(EXERCISE): The word to find is "grey". Copy each line of the material that contains it.

(DATA):
= Beginning of Section =

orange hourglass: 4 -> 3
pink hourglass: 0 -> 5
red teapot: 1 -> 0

= End of Section =
= Beginning of Section =

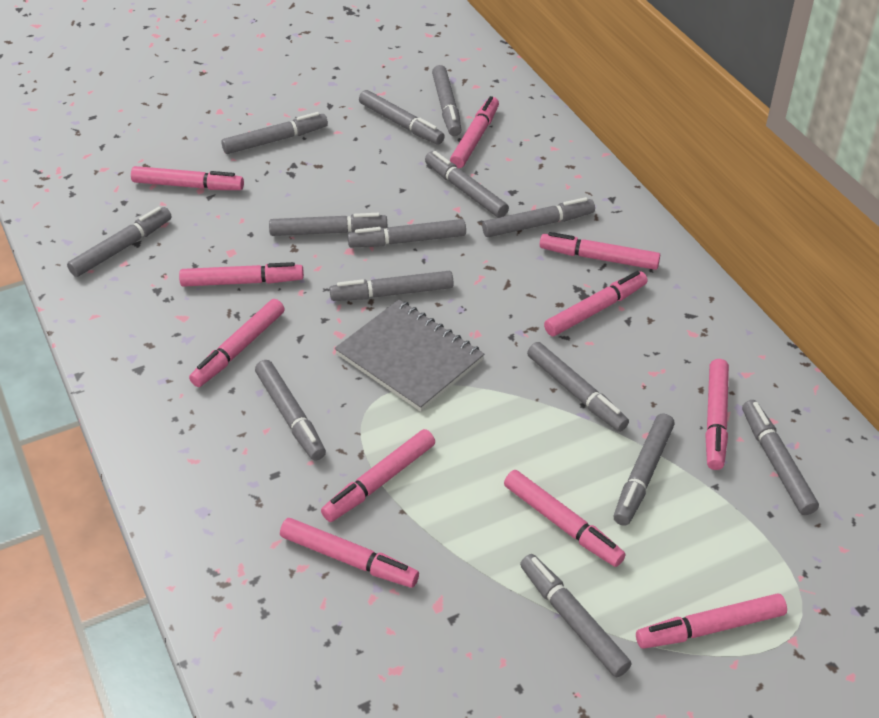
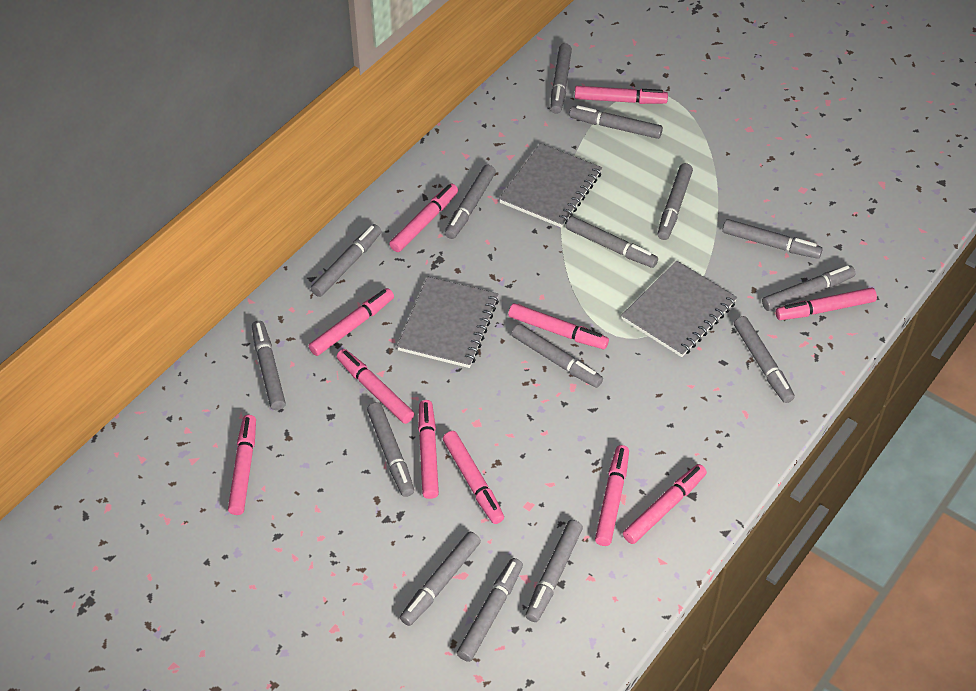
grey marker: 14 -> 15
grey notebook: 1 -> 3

= End of Section =
= Beginning of Section =

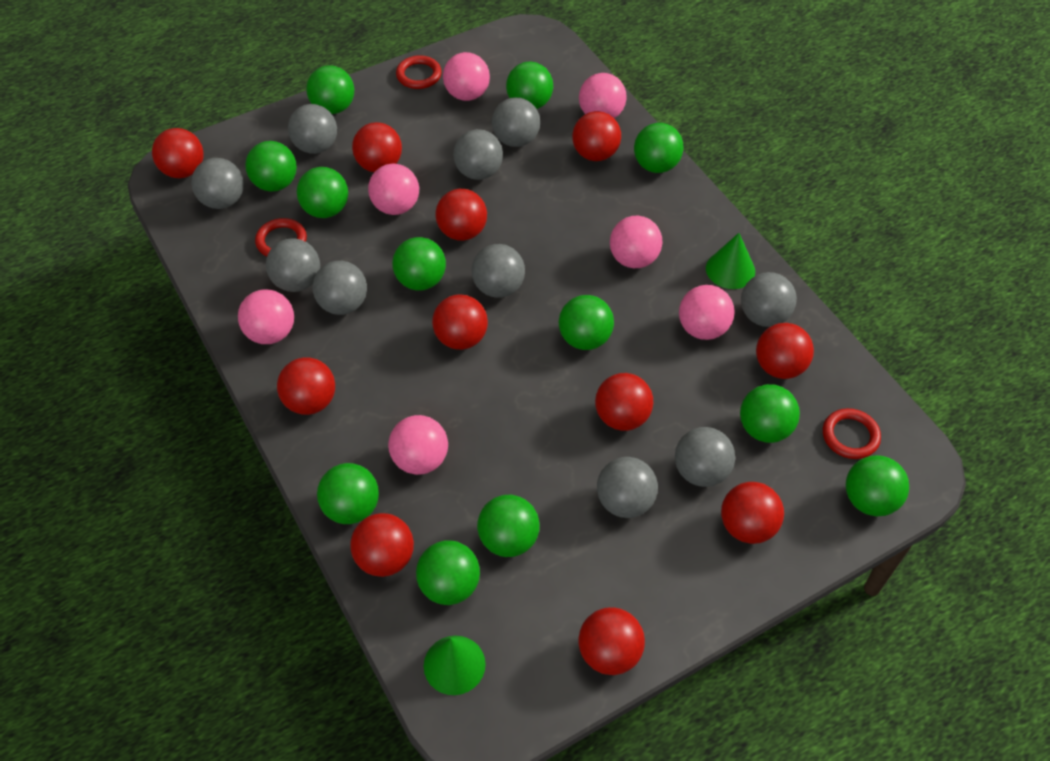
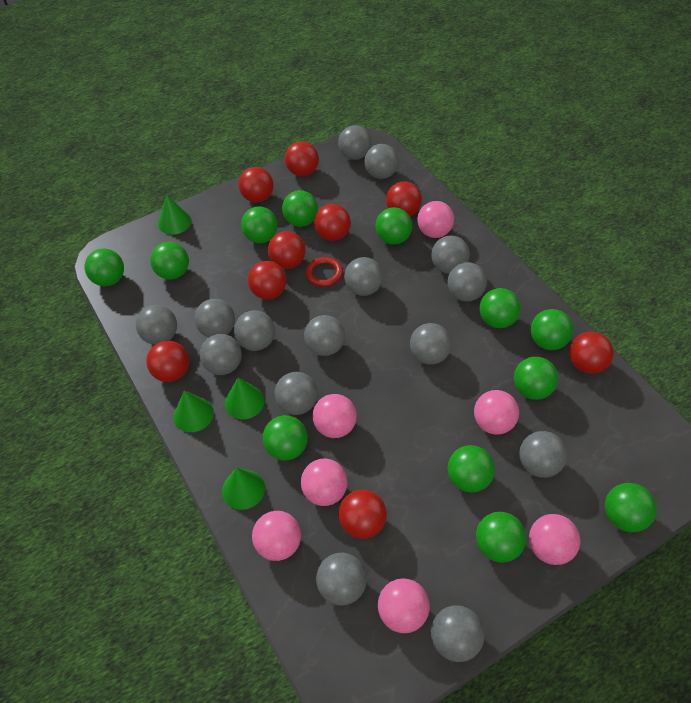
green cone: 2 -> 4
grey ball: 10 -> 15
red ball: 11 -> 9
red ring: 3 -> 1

= End of Section =

(ANSWER SECTION):
grey marker: 14 -> 15
grey notebook: 1 -> 3
grey ball: 10 -> 15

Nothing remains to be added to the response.